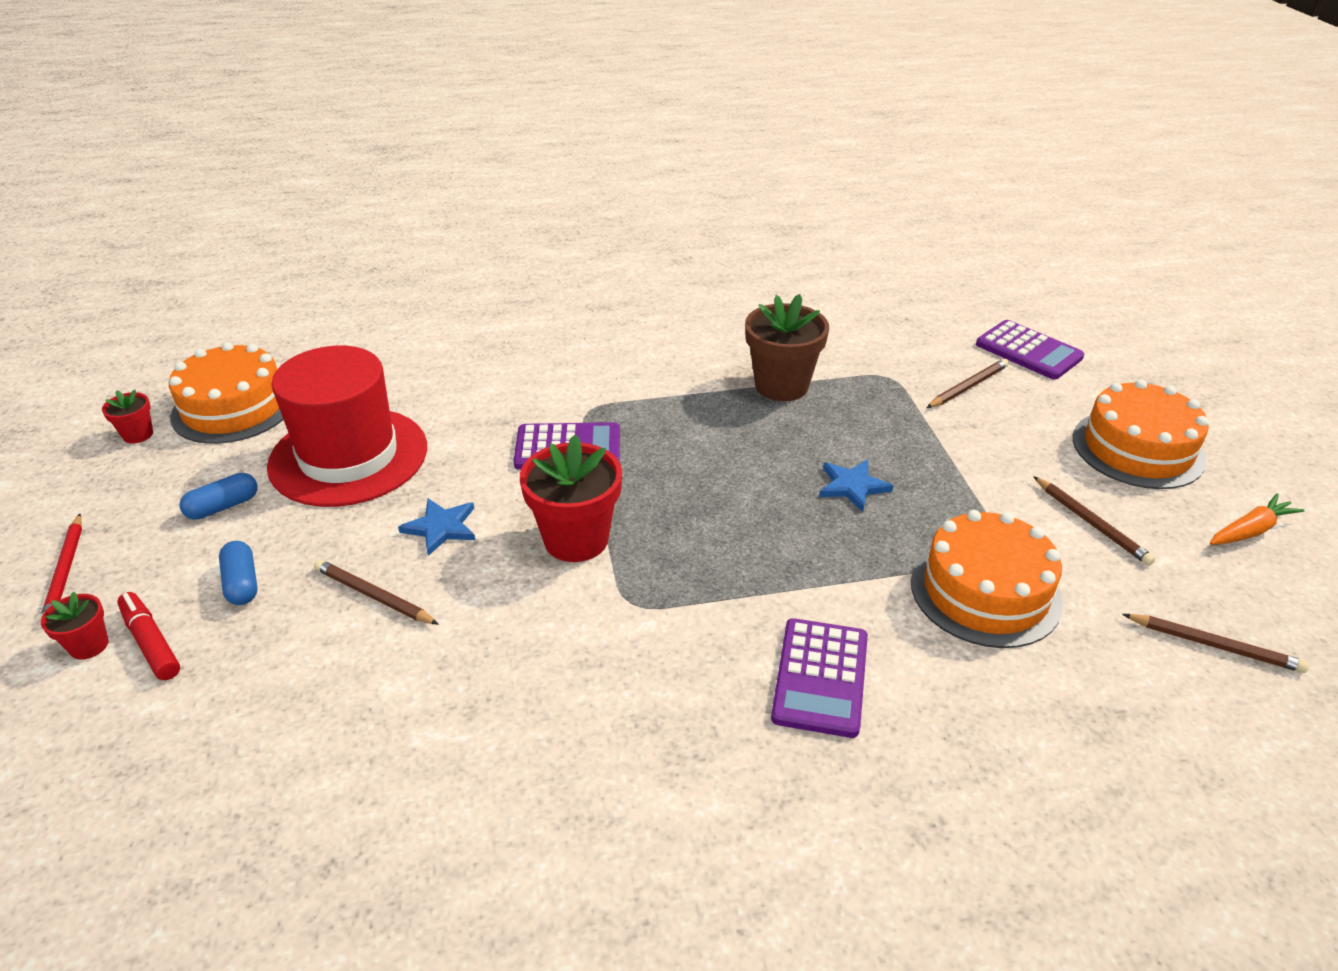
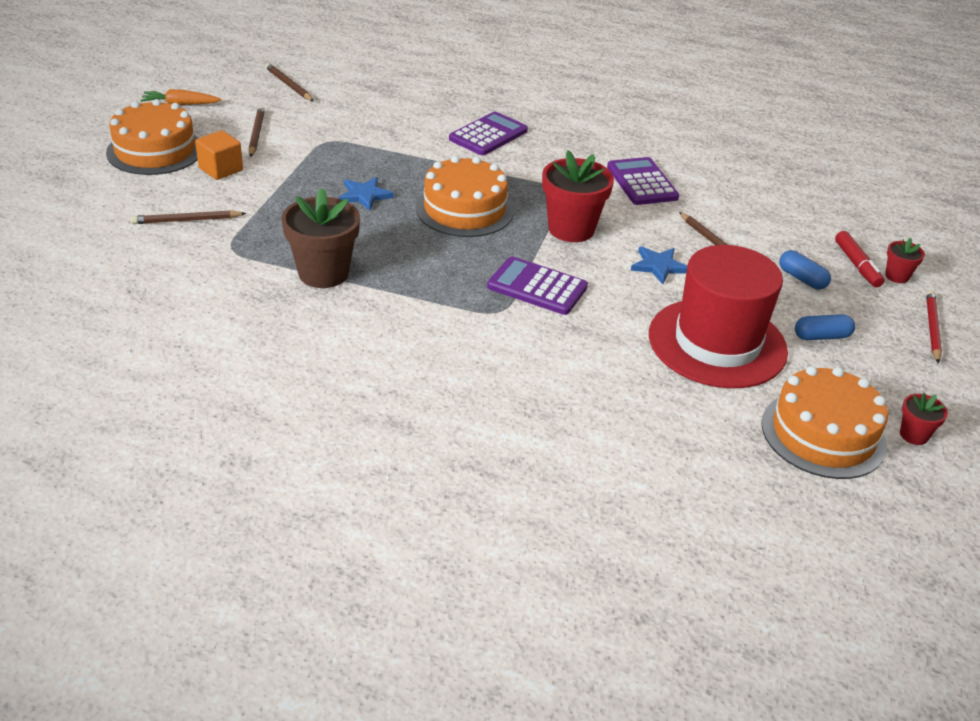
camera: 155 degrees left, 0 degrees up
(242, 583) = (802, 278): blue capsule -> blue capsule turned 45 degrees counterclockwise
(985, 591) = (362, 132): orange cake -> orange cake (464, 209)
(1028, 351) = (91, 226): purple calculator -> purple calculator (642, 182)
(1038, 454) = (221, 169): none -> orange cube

* * *

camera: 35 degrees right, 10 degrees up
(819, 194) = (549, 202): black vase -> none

==

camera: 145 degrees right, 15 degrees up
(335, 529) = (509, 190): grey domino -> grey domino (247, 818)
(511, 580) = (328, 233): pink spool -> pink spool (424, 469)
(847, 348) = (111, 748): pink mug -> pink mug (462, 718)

== Work item ==
Report every line of the preceding listing where the string "orange" occurs.

== Answer to this task ==
(985, 591) = (362, 132): orange cake -> orange cake (464, 209)
(1038, 454) = (221, 169): none -> orange cube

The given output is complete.